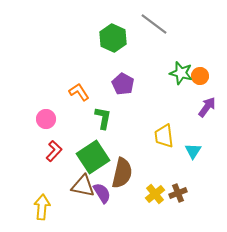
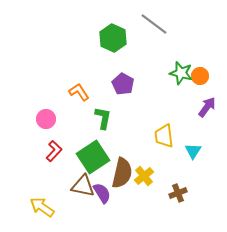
yellow cross: moved 11 px left, 18 px up
yellow arrow: rotated 60 degrees counterclockwise
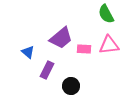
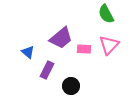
pink triangle: rotated 40 degrees counterclockwise
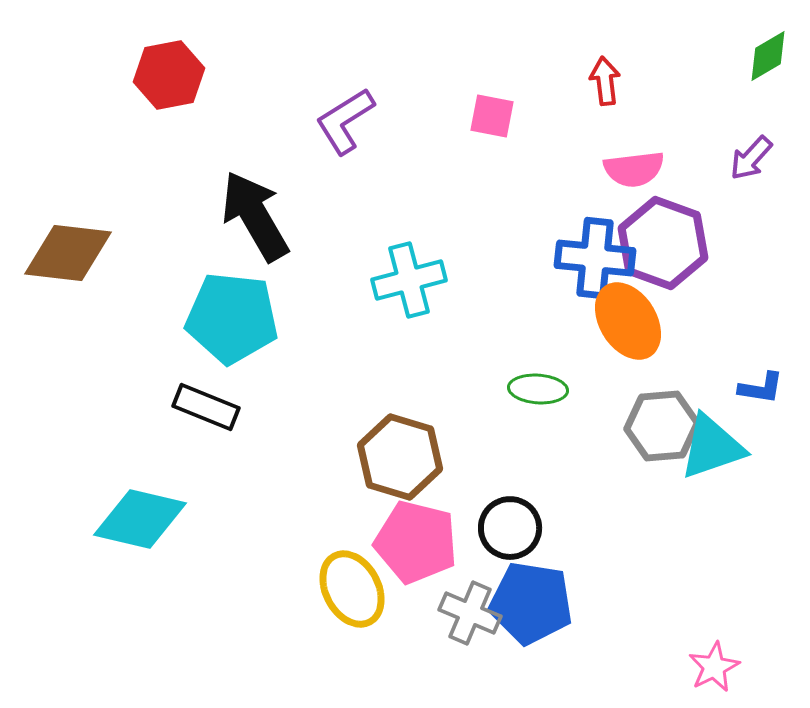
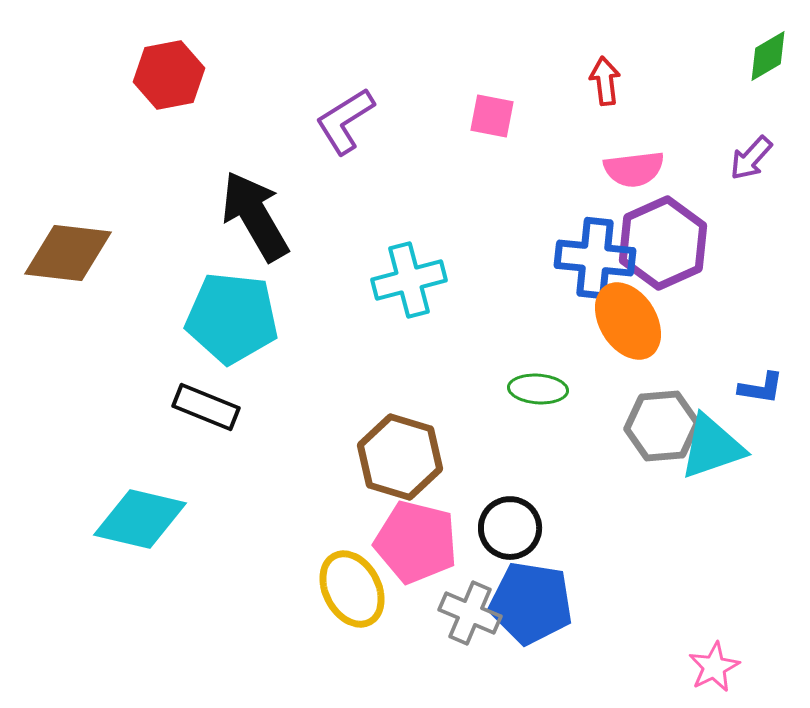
purple hexagon: rotated 16 degrees clockwise
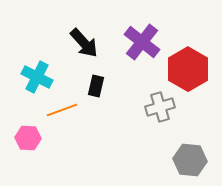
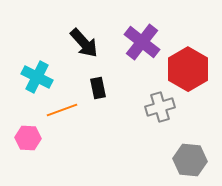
black rectangle: moved 2 px right, 2 px down; rotated 25 degrees counterclockwise
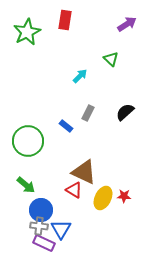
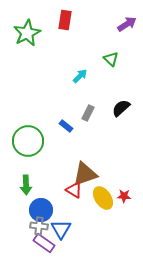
green star: moved 1 px down
black semicircle: moved 4 px left, 4 px up
brown triangle: moved 1 px right, 2 px down; rotated 44 degrees counterclockwise
green arrow: rotated 48 degrees clockwise
yellow ellipse: rotated 60 degrees counterclockwise
purple rectangle: rotated 10 degrees clockwise
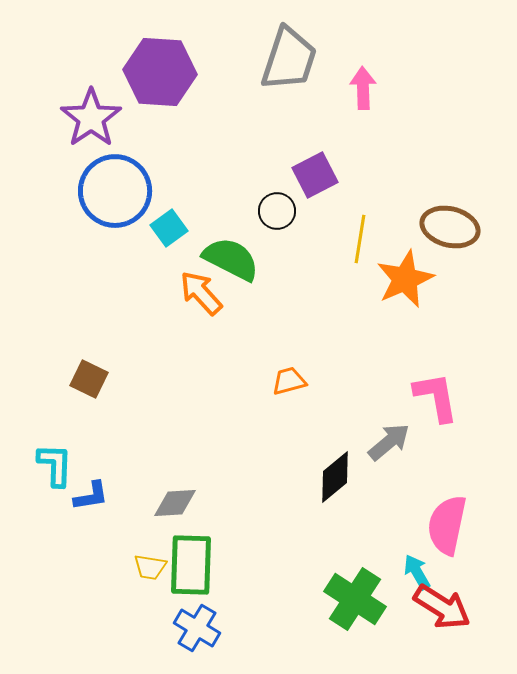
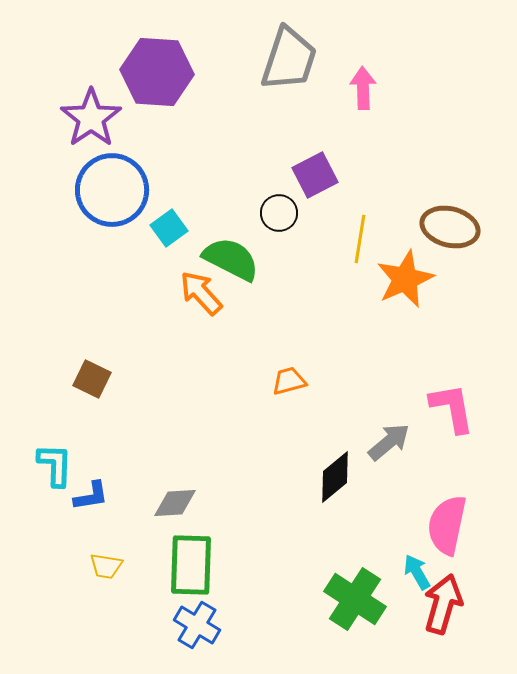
purple hexagon: moved 3 px left
blue circle: moved 3 px left, 1 px up
black circle: moved 2 px right, 2 px down
brown square: moved 3 px right
pink L-shape: moved 16 px right, 11 px down
yellow trapezoid: moved 44 px left, 1 px up
red arrow: moved 1 px right, 3 px up; rotated 106 degrees counterclockwise
blue cross: moved 3 px up
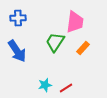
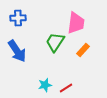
pink trapezoid: moved 1 px right, 1 px down
orange rectangle: moved 2 px down
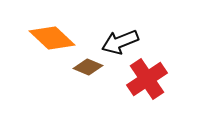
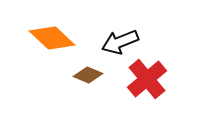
brown diamond: moved 8 px down
red cross: rotated 6 degrees counterclockwise
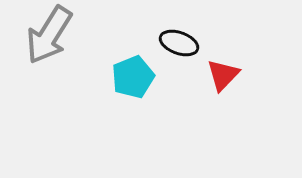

◆ YOUR TASK
In the copy, include exactly the lines from the one containing "black semicircle: moved 4 px left, 4 px up" through the last line of the records, and no pictures or other text.

◆ EXPECTED OUTPUT
black semicircle: moved 4 px left, 4 px up
brown triangle: moved 1 px right, 2 px down; rotated 44 degrees counterclockwise
green arrow: rotated 48 degrees clockwise
yellow ellipse: rotated 60 degrees counterclockwise
purple rectangle: rotated 10 degrees clockwise
purple hexagon: moved 3 px left
blue circle: moved 3 px left, 1 px up
black circle: moved 2 px right, 2 px down
brown square: moved 3 px right
pink L-shape: moved 16 px right, 11 px down
yellow trapezoid: moved 44 px left, 1 px up
red arrow: moved 1 px right, 3 px up; rotated 106 degrees counterclockwise
blue cross: moved 3 px up
pink trapezoid: moved 1 px right, 1 px down
orange rectangle: moved 2 px down
brown diamond: moved 8 px down
red cross: rotated 6 degrees counterclockwise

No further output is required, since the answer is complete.